## [What to work on]
Take every line from the records below that includes the word "turned".

## [Data]

┌──

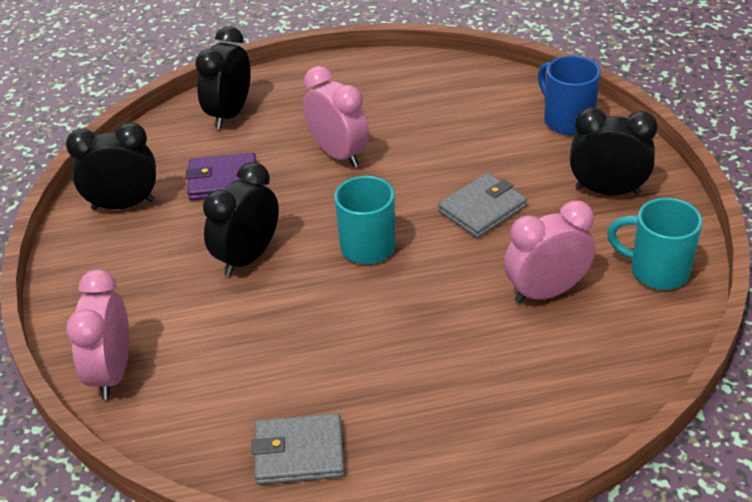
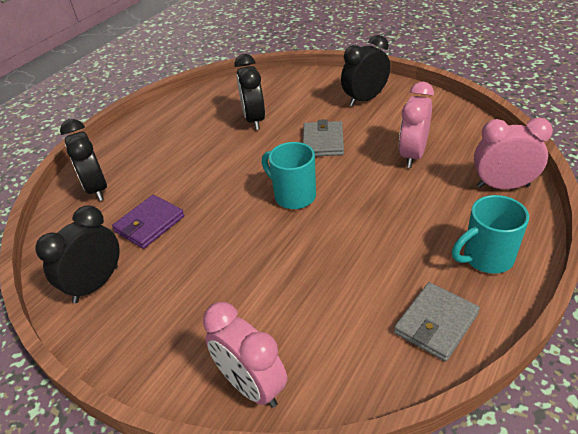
camera: 45 degrees left, 0 degrees up
black clock [203,162,279,276] -> black clock moved to [235,54,265,130]
pink clock [303,66,369,167] -> pink clock moved to [474,118,553,189]
blue mug [538,55,601,135] -> none
turquoise mug [607,198,703,290] -> turquoise mug moved to [452,195,529,274]

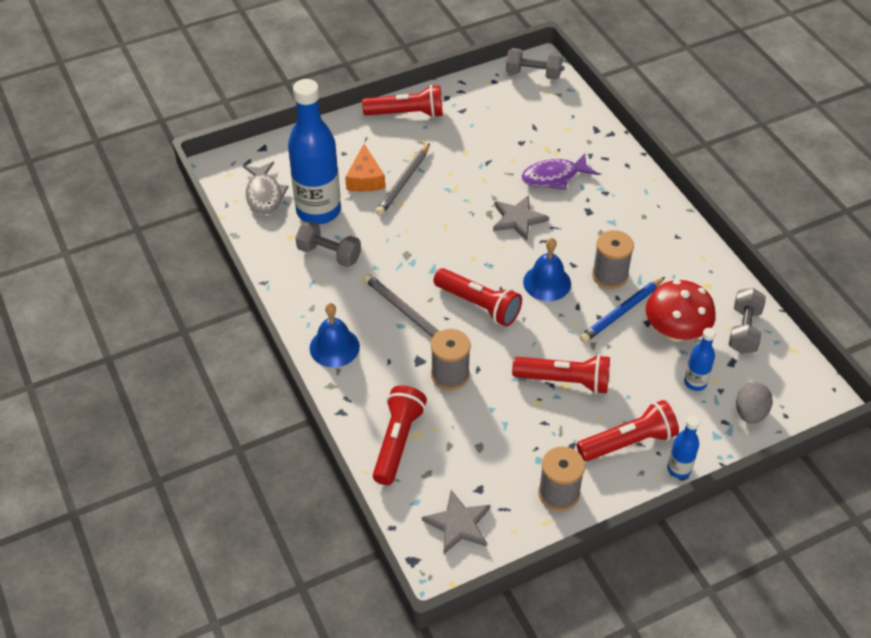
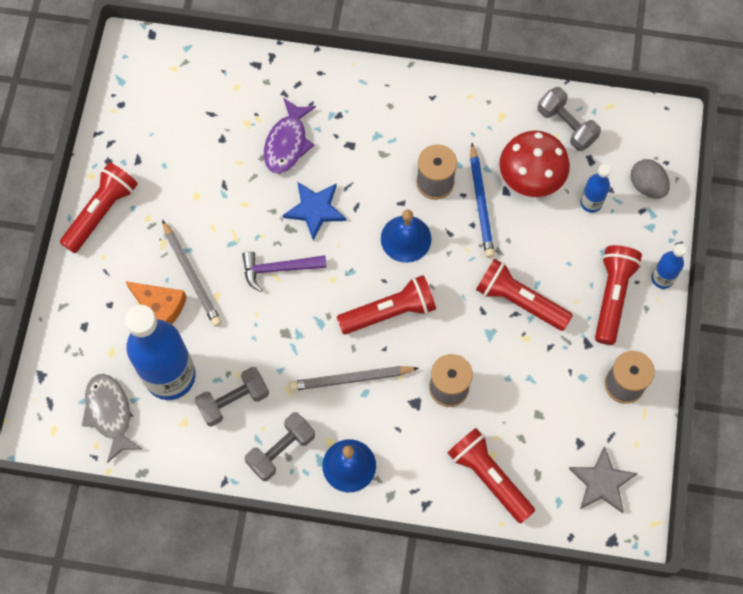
camera: 55 degrees left, 20 degrees up
grey fish [243,162,289,216] -> grey fish turned 135 degrees counterclockwise [82,374,142,463]
grey star [493,195,549,241] -> blue star [283,182,346,240]
grey dumbbell [506,48,563,80] -> grey dumbbell moved to [245,412,315,481]
red flashlight [512,354,610,394] -> red flashlight turned 105 degrees counterclockwise [476,258,573,331]
none -> purple hammer [242,251,327,292]

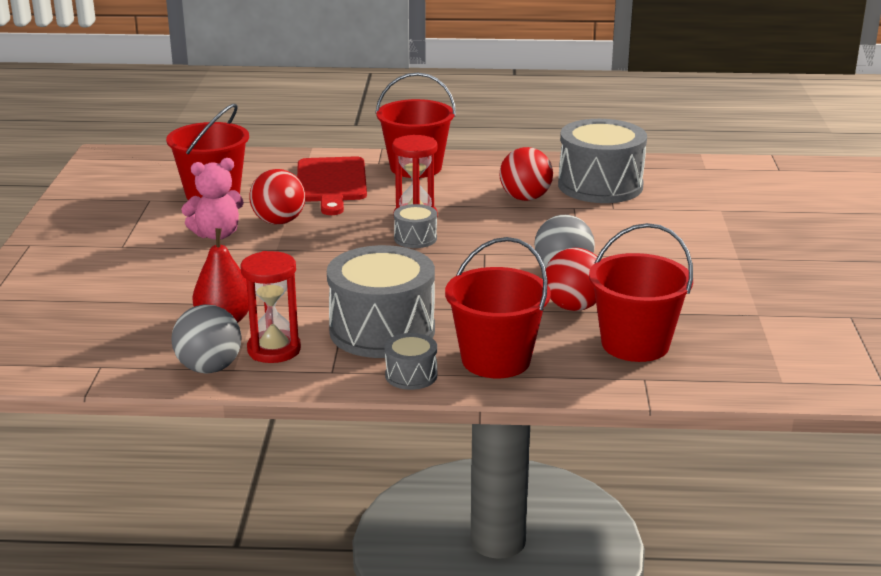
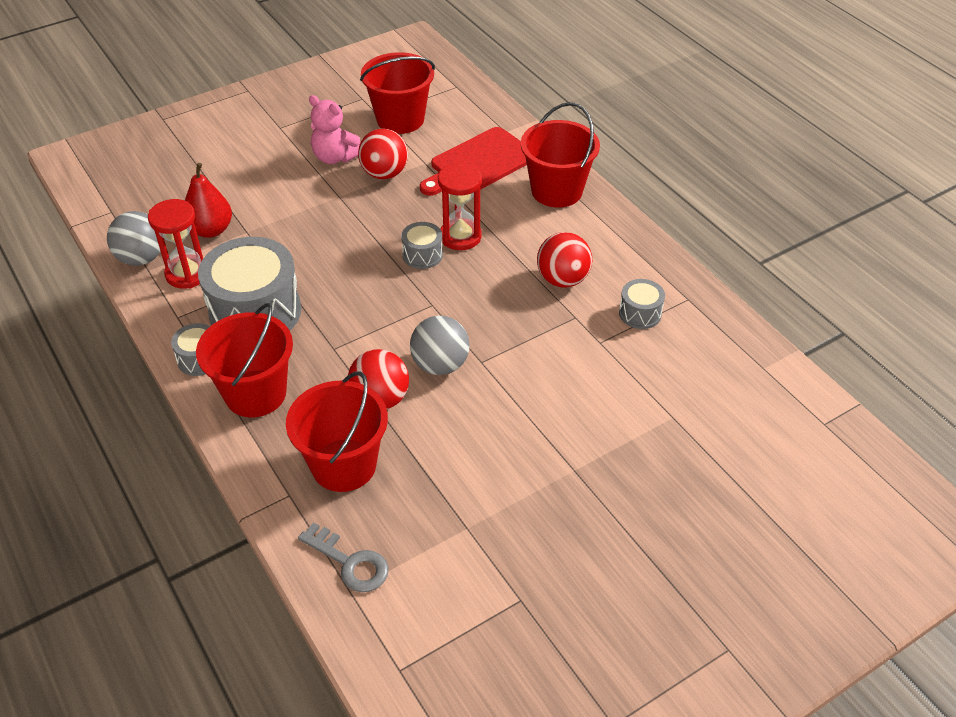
camera: 55 degrees right, 20 degrees up
grey drum [558,119,647,203] -> grey drum [619,279,665,329], size x0.47
none -> grey key [298,522,389,592]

└──

## [Result of the task]
grey fish [243,162,289,216] -> grey fish turned 135 degrees counterclockwise [82,374,142,463]
red flashlight [512,354,610,394] -> red flashlight turned 105 degrees counterclockwise [476,258,573,331]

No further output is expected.